REQUIREMENT: Only the lines below from the one that holds "LDR3: GL5537 (GND, N_10) -> GL5537 (GND, VSS)" through the one that holds "Q3: NPN (B N_17, C" should appear in the answer, copied exactly, end lines included and pictures omitted.

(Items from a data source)
*** Begin section ***

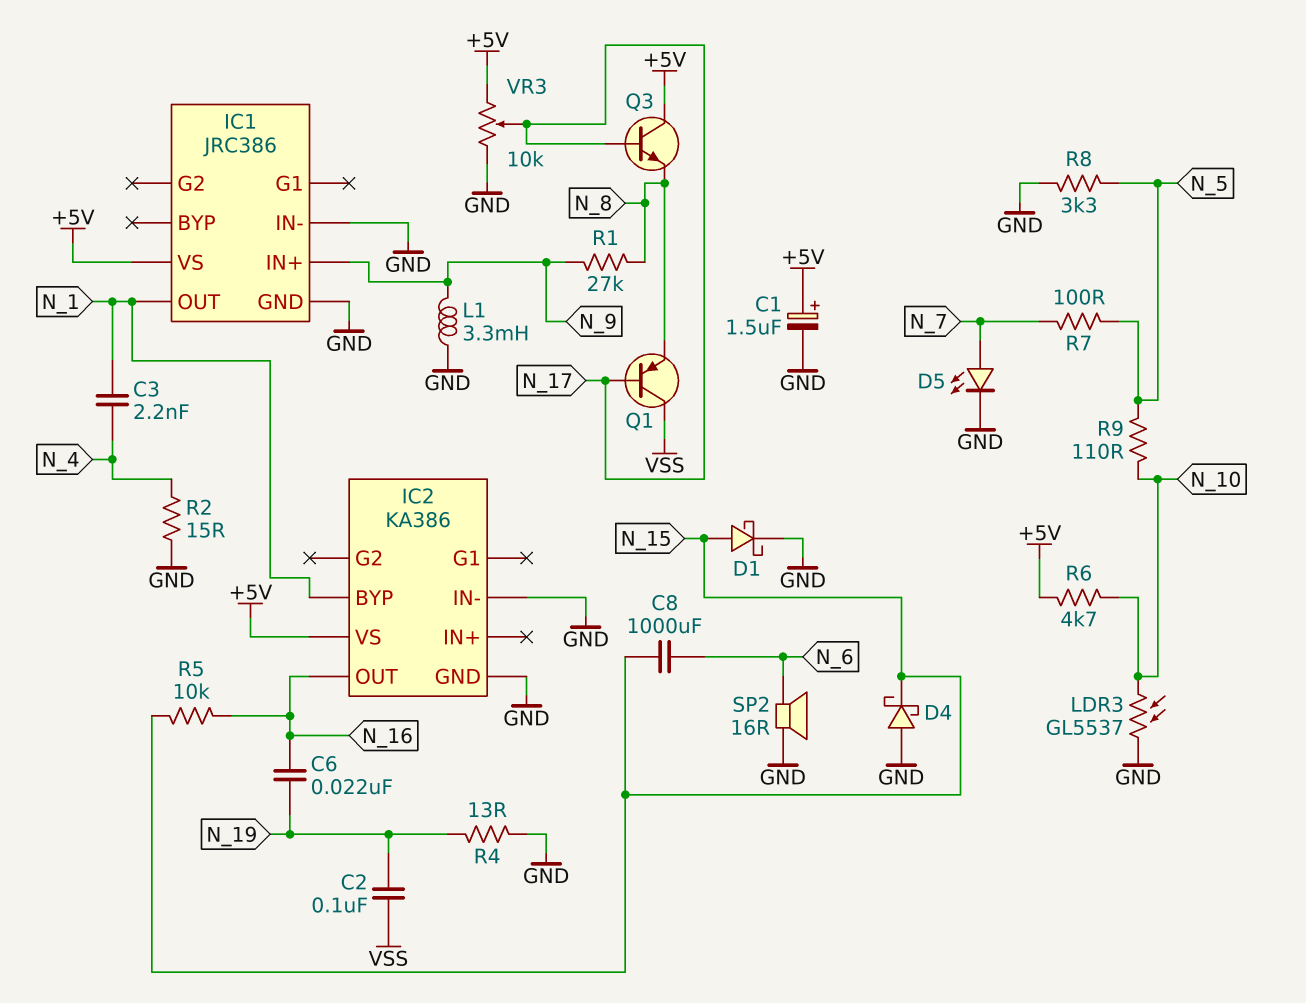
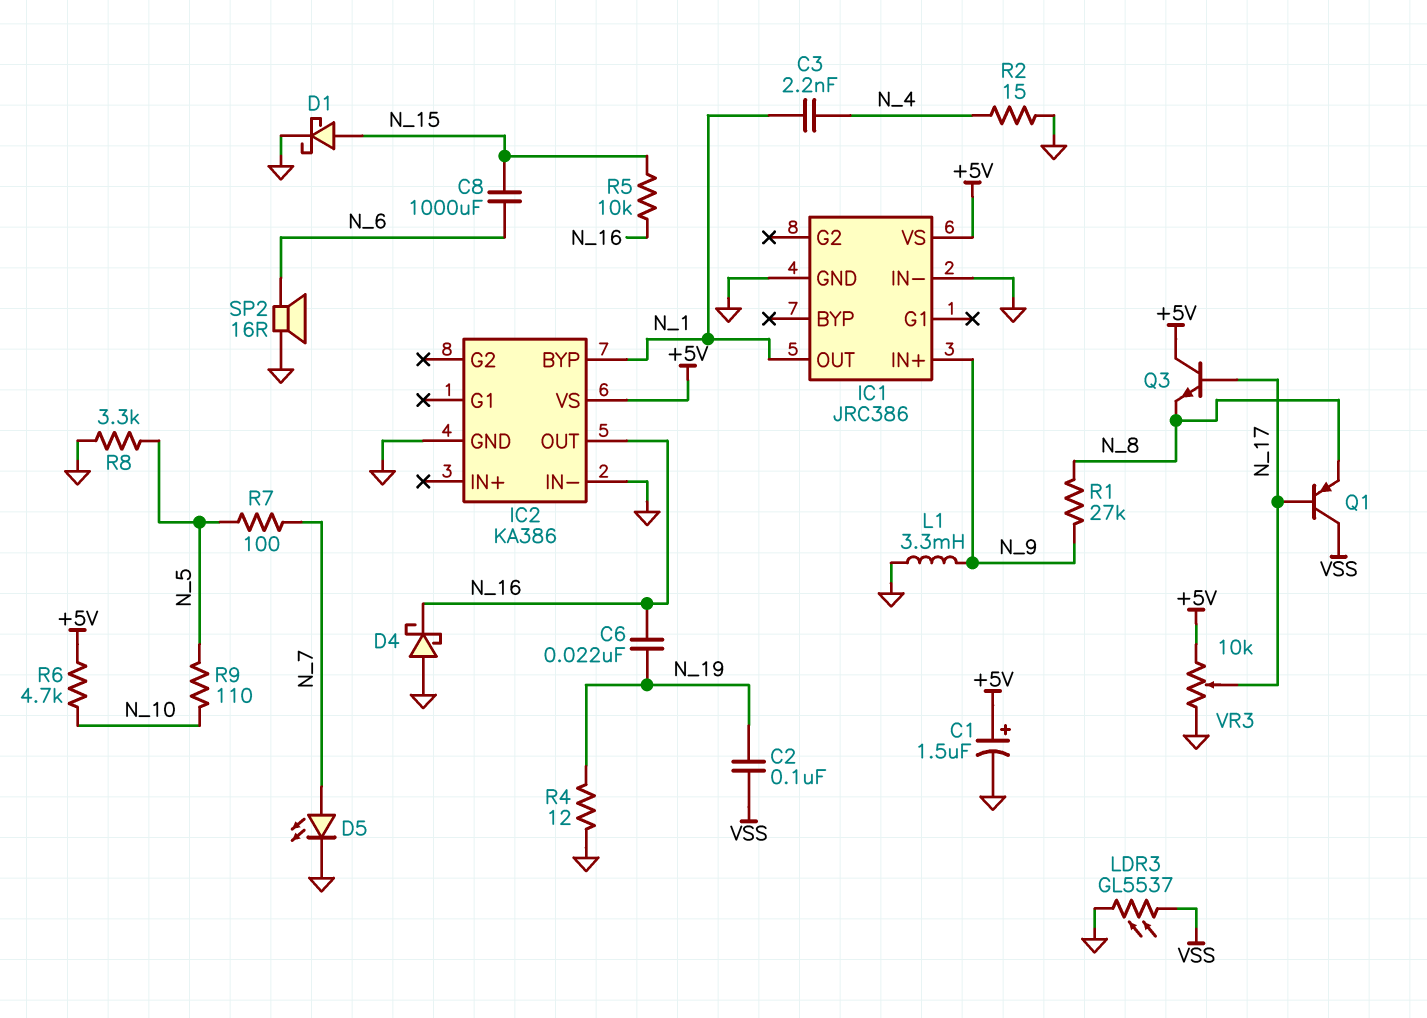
D4: schottky (A GND, K N_15) -> schottky (A GND, K N_16)
LDR3: GL5537 (GND, N_10) -> GL5537 (GND, VSS)
R4: 13 (GND, N_19) -> 12 (GND, N_19)

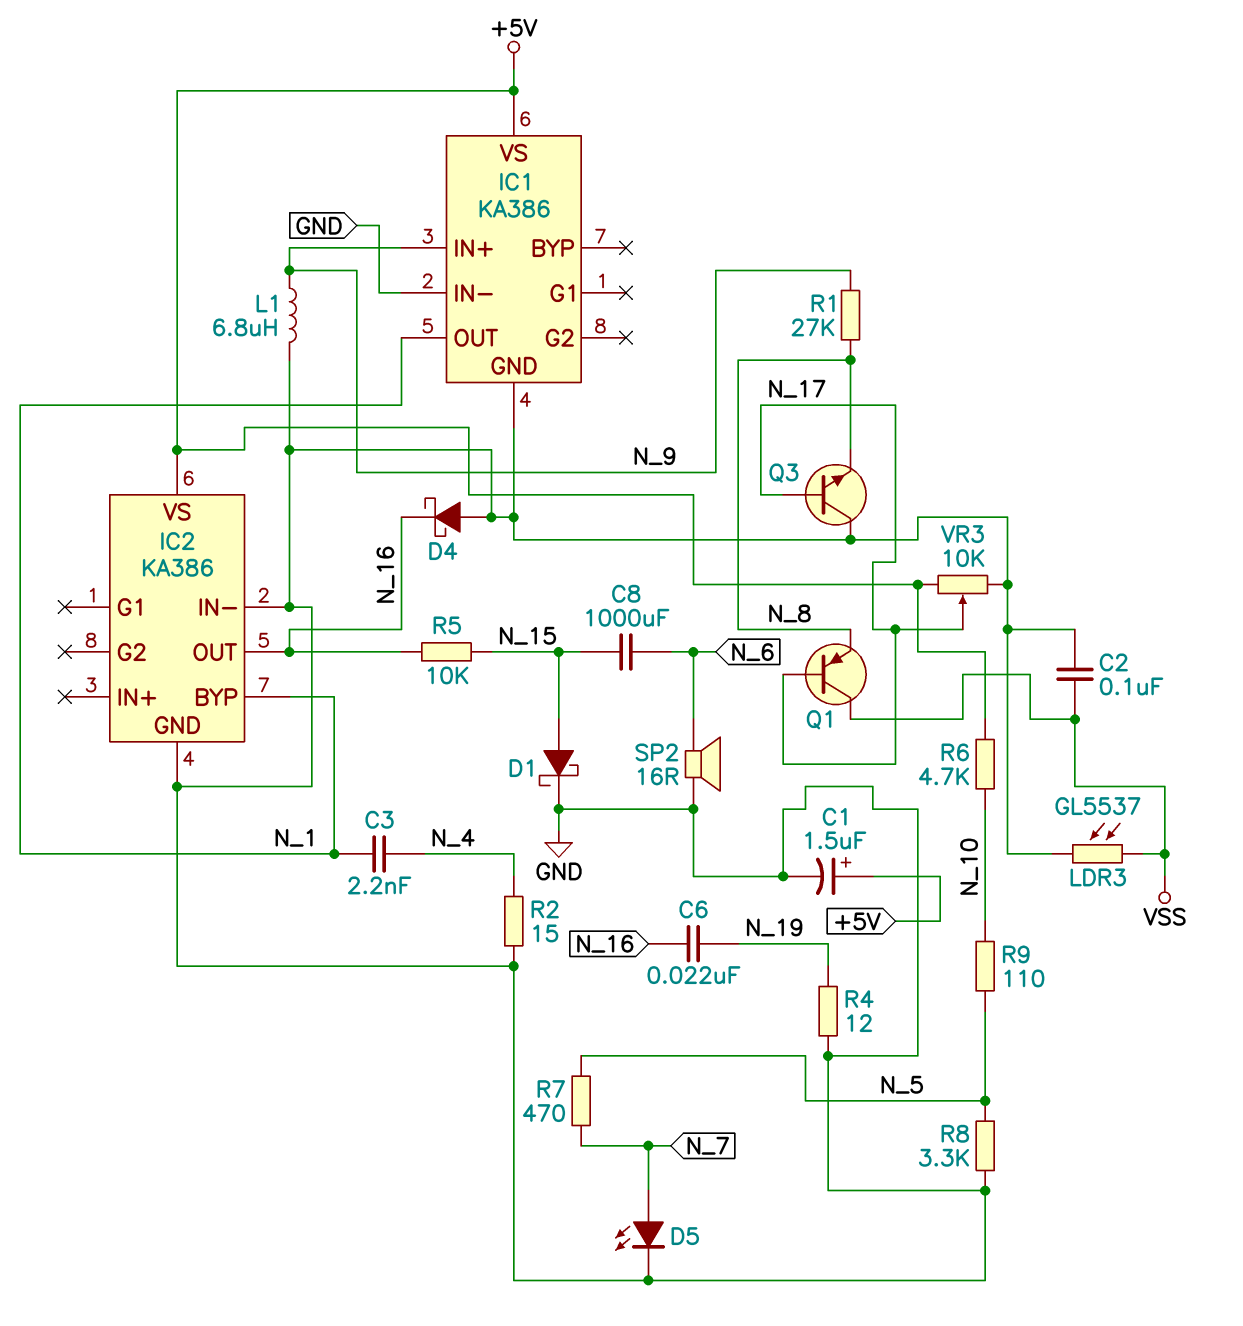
C2: 100nF (N_19, VSS) -> 100nF (GND, VSS)
IC1: JRC386 -> KA386
L1: 3.3mH (GND, N_9) -> 6.8uH (GND, N_9)
Q3: NPN (B N_17, C +5V, E N_8) -> NPN (B N_17, C GND, E N_8)
R7: 100 (N_5, N_7) -> 470 (N_5, N_7)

*** End section ***

FINISHED EXERCISE:
LDR3: GL5537 (GND, N_10) -> GL5537 (GND, VSS)
R4: 13 (GND, N_19) -> 12 (GND, N_19)

C2: 100nF (N_19, VSS) -> 100nF (GND, VSS)
IC1: JRC386 -> KA386
L1: 3.3mH (GND, N_9) -> 6.8uH (GND, N_9)
Q3: NPN (B N_17, C +5V, E N_8) -> NPN (B N_17, C GND, E N_8)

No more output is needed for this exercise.